Exercise: From the line with "cyan cross: (51, 417) -> (60, 182), moved" to the line with "blue circle: (184, 36) -> (194, 43), moved", retype every line exactly, including those two, and leave out the rest of the data below.

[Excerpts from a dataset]
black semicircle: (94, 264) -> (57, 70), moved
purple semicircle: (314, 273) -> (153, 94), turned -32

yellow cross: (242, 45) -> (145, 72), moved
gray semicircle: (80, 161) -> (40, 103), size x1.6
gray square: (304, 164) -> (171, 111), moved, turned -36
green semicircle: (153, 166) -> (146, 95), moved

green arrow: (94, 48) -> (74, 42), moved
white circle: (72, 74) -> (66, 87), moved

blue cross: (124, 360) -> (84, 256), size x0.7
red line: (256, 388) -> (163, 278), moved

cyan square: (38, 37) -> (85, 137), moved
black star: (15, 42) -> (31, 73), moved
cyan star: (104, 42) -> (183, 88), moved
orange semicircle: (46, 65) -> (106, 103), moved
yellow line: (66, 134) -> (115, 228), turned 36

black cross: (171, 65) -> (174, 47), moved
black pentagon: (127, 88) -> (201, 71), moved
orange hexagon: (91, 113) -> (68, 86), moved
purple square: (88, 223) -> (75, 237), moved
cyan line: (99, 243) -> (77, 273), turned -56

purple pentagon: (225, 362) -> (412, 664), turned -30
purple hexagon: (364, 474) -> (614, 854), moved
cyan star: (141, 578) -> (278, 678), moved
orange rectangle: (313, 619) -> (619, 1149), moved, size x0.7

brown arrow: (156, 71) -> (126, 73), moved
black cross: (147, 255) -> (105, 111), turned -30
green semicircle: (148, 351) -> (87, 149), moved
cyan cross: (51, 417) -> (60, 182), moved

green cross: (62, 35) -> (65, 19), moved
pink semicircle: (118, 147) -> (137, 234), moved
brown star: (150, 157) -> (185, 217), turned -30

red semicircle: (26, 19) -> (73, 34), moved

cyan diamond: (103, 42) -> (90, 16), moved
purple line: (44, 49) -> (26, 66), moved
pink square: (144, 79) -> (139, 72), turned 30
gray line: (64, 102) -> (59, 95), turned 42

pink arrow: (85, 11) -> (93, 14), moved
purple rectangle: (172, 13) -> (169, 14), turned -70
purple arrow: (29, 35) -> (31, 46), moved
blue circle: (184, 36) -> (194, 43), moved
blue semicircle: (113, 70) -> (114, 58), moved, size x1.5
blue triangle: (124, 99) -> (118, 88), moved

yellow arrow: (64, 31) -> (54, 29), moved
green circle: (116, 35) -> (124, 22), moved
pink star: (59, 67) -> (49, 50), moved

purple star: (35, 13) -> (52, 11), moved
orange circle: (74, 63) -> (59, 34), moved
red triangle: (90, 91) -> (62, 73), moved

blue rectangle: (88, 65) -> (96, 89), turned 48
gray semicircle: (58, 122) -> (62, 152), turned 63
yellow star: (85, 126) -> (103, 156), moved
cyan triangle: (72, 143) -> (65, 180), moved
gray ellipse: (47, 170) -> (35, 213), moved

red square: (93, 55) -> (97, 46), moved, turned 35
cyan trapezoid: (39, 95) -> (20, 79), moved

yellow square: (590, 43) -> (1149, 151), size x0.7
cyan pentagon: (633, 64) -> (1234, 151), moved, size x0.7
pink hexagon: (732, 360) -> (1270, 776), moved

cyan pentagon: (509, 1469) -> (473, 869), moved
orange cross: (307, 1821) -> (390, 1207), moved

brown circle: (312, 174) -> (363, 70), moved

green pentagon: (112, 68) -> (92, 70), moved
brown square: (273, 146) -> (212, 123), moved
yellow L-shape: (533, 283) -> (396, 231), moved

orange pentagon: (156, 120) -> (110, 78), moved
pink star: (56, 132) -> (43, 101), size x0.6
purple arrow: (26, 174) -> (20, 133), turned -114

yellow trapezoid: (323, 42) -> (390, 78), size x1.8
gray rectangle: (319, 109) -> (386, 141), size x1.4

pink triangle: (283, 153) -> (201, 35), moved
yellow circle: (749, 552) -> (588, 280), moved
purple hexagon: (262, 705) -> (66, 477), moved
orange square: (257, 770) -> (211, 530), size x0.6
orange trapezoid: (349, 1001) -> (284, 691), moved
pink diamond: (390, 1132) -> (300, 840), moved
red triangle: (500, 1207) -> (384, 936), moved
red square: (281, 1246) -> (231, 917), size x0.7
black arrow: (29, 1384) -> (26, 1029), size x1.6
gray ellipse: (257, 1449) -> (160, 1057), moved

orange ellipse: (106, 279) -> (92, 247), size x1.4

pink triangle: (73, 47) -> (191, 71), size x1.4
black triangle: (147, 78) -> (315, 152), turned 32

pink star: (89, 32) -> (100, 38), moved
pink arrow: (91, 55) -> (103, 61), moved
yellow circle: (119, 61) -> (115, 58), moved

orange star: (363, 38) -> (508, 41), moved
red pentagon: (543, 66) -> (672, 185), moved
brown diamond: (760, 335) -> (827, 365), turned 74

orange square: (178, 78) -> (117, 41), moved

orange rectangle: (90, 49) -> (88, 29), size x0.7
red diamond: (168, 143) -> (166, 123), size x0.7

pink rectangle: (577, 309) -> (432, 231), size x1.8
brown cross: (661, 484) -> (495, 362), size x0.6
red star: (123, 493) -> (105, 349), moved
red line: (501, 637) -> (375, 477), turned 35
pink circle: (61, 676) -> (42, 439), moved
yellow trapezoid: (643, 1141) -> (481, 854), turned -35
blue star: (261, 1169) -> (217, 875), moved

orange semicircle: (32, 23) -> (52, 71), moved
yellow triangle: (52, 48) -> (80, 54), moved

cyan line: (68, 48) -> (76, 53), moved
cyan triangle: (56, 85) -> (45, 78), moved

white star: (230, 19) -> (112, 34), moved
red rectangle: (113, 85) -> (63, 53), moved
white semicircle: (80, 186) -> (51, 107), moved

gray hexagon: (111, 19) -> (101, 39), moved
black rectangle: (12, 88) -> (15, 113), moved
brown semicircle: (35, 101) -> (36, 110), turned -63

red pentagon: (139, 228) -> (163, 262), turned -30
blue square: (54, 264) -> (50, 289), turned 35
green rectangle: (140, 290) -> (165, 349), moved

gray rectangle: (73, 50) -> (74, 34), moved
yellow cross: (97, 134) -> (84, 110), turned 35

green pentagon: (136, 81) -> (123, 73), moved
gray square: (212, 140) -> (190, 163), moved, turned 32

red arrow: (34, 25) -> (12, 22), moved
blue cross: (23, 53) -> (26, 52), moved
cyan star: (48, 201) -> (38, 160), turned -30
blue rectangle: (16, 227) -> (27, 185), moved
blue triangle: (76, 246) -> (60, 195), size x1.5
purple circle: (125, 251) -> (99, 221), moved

Exercise answer:
cyan cross: (51, 417) -> (60, 182), moved

green cross: (62, 35) -> (65, 19), moved
pink semicircle: (118, 147) -> (137, 234), moved
brown star: (150, 157) -> (185, 217), turned -30

red semicircle: (26, 19) -> (73, 34), moved

cyan diamond: (103, 42) -> (90, 16), moved
purple line: (44, 49) -> (26, 66), moved
pink square: (144, 79) -> (139, 72), turned 30
gray line: (64, 102) -> (59, 95), turned 42

pink arrow: (85, 11) -> (93, 14), moved
purple rectangle: (172, 13) -> (169, 14), turned -70
purple arrow: (29, 35) -> (31, 46), moved
blue circle: (184, 36) -> (194, 43), moved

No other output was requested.